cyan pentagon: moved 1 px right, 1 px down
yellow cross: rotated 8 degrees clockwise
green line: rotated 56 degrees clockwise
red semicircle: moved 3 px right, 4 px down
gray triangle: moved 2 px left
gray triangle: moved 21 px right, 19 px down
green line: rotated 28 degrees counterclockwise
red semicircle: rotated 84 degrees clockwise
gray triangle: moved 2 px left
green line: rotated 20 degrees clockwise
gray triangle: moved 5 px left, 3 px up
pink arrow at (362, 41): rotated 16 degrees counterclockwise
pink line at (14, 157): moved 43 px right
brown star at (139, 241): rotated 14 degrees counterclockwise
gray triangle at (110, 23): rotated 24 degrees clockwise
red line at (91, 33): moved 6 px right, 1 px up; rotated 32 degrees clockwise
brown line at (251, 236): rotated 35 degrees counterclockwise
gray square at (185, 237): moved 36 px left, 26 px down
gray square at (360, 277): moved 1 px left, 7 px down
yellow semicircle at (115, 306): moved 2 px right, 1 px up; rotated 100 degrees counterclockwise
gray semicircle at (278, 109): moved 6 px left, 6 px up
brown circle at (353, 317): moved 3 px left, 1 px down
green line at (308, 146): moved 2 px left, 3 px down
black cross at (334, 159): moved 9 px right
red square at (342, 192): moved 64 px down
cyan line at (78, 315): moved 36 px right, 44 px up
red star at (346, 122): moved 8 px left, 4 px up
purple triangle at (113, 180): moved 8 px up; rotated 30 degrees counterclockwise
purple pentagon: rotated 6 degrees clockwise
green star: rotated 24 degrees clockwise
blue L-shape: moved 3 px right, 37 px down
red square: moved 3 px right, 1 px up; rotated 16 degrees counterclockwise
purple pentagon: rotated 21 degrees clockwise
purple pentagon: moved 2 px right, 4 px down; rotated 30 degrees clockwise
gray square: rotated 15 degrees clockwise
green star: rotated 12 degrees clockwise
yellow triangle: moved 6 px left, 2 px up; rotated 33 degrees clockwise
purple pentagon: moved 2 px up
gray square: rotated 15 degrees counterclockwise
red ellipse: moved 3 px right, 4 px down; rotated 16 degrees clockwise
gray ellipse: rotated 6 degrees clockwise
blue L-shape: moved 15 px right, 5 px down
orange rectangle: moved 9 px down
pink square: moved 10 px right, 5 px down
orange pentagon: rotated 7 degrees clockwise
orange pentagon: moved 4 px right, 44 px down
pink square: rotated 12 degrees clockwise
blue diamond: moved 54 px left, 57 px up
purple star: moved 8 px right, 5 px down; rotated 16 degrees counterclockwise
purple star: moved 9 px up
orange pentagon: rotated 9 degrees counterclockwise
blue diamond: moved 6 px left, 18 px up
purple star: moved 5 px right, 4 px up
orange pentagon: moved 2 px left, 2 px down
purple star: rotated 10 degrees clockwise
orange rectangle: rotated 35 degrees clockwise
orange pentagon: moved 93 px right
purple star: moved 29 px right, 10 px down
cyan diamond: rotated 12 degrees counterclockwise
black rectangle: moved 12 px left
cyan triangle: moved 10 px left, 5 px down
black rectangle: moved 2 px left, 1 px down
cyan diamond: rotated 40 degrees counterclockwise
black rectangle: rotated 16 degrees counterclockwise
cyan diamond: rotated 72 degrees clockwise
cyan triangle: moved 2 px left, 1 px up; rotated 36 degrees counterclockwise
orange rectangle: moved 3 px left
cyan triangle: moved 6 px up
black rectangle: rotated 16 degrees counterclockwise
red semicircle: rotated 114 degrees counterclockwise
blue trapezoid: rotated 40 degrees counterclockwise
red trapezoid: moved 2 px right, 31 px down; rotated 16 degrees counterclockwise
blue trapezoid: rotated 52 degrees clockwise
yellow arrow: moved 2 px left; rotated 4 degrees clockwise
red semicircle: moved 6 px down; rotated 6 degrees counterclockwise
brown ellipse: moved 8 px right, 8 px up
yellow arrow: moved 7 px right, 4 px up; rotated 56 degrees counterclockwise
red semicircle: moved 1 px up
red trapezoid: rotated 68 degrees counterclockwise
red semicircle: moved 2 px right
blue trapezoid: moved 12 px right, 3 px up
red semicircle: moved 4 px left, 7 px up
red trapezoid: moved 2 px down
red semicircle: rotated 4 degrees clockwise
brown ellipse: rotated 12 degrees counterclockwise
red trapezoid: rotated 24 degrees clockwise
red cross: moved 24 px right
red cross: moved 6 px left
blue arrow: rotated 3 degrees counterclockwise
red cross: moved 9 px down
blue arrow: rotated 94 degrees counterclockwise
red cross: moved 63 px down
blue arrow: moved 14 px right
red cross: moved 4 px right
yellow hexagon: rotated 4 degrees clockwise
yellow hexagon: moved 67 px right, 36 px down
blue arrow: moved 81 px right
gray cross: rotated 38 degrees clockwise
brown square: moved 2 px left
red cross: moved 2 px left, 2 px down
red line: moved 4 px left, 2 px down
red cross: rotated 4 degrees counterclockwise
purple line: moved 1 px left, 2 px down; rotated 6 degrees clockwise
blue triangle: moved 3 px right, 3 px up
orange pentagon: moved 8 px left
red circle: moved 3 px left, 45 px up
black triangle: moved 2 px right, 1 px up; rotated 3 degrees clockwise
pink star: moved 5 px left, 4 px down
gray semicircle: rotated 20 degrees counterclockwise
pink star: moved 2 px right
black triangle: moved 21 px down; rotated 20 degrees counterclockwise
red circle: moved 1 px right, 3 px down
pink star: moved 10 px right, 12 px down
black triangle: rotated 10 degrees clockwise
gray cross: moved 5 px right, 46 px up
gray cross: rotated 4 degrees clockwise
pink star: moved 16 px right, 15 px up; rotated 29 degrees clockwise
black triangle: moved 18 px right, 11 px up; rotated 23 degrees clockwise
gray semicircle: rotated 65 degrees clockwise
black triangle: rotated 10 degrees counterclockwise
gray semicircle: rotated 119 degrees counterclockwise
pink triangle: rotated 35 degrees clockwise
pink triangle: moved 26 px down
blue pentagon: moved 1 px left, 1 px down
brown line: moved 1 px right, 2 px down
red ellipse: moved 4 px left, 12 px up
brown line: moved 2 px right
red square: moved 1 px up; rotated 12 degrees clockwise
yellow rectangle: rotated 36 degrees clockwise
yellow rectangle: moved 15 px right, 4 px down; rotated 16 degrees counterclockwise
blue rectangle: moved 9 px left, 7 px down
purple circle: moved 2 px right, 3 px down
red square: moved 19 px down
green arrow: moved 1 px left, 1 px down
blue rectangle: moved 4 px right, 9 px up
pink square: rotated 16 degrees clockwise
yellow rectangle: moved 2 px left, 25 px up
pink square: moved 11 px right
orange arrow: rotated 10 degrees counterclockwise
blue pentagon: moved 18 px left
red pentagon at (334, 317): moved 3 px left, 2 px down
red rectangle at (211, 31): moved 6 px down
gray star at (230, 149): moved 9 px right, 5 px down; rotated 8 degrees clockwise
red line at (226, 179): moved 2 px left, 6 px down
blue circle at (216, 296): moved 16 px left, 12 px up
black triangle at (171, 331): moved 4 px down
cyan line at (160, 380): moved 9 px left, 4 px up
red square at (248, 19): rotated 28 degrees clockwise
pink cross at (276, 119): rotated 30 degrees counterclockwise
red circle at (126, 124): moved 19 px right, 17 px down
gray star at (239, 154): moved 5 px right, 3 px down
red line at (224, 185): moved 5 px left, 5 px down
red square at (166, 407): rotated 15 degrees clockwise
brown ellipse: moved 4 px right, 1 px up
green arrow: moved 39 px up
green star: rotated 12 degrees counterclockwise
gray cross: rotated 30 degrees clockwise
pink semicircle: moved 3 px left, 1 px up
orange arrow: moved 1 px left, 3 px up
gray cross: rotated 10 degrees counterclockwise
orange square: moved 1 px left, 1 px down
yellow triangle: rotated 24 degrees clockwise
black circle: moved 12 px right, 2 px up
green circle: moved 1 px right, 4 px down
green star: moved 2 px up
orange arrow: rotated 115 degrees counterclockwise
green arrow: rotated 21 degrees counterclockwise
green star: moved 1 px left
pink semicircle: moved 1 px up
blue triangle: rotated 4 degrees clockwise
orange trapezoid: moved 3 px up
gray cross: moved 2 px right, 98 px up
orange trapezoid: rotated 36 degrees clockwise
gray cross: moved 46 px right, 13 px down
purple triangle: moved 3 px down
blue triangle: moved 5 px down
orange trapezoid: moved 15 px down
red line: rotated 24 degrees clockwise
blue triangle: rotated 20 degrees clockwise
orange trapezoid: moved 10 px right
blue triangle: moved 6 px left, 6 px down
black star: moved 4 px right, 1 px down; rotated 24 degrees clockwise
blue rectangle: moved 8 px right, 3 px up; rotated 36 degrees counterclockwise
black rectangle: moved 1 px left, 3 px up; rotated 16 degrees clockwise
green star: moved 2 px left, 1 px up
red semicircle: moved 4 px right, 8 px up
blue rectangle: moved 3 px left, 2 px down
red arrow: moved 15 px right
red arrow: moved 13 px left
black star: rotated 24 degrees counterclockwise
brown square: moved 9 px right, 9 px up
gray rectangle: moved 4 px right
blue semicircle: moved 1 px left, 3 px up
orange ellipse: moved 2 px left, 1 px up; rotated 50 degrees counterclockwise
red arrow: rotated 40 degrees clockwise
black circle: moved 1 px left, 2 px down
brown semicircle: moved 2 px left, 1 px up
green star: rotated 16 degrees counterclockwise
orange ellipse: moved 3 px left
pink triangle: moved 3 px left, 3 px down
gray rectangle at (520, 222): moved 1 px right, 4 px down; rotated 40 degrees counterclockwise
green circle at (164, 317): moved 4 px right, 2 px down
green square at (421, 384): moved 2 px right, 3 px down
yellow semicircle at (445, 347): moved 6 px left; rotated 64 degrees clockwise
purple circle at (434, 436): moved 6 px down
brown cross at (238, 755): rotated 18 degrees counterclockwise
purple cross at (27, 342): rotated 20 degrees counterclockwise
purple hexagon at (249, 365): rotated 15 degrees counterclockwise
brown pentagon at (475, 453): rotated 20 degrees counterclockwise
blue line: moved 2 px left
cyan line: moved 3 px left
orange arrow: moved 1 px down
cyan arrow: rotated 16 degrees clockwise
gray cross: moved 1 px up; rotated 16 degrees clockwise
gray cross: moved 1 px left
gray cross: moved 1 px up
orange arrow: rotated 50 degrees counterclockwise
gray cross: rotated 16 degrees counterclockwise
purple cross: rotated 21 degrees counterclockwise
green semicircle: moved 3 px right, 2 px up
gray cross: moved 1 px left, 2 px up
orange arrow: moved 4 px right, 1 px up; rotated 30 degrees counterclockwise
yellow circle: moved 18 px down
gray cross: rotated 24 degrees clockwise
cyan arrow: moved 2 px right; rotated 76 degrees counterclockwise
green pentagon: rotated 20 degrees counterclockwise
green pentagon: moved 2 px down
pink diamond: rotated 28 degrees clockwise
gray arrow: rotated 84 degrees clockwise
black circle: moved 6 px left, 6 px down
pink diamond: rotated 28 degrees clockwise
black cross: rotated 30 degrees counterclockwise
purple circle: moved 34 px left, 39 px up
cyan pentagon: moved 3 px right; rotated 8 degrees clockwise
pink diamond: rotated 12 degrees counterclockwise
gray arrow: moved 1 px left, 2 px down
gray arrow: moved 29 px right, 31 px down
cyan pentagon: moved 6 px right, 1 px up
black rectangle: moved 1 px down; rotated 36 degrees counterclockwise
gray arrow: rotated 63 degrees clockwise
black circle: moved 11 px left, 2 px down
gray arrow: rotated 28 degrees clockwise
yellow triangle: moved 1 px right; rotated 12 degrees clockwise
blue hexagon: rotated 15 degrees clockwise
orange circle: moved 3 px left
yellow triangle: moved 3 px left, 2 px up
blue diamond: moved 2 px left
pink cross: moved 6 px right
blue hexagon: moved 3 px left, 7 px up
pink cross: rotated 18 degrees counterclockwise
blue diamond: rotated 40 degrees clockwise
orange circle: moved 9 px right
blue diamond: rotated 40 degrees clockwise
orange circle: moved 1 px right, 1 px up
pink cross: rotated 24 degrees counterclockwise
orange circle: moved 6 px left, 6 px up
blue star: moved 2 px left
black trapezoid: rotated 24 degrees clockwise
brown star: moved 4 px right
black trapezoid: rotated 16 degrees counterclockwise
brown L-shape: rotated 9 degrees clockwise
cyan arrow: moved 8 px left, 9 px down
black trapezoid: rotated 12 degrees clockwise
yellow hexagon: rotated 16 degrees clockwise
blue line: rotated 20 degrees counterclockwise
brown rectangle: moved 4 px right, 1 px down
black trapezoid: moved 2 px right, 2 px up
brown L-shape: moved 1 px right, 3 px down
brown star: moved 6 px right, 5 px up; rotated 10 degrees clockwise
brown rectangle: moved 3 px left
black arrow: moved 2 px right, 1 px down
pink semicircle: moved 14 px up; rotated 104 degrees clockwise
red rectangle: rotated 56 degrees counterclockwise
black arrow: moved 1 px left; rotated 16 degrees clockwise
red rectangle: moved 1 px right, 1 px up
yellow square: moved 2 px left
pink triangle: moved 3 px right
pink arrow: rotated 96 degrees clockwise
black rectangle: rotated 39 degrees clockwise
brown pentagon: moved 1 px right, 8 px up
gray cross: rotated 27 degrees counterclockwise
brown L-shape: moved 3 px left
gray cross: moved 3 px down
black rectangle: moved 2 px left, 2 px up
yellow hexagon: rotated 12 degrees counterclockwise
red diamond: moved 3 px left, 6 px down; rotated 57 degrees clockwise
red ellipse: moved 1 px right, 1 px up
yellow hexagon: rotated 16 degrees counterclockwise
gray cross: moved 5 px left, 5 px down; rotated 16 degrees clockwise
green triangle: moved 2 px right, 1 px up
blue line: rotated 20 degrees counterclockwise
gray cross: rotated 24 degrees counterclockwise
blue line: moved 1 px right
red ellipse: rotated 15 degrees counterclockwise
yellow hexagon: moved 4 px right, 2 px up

_ _ _ _ _ _ _

EXERCISE OBJECTIVE ::
Rewrite the entries from the start through the line with "green line: rotated 28", renaming "gray triangle" to "orange triangle" and keeping everything else the same.

TASK SOLUTION ::
cyan pentagon: moved 1 px right, 1 px down
yellow cross: rotated 8 degrees clockwise
green line: rotated 56 degrees clockwise
red semicircle: moved 3 px right, 4 px down
orange triangle: moved 2 px left
orange triangle: moved 21 px right, 19 px down
green line: rotated 28 degrees counterclockwise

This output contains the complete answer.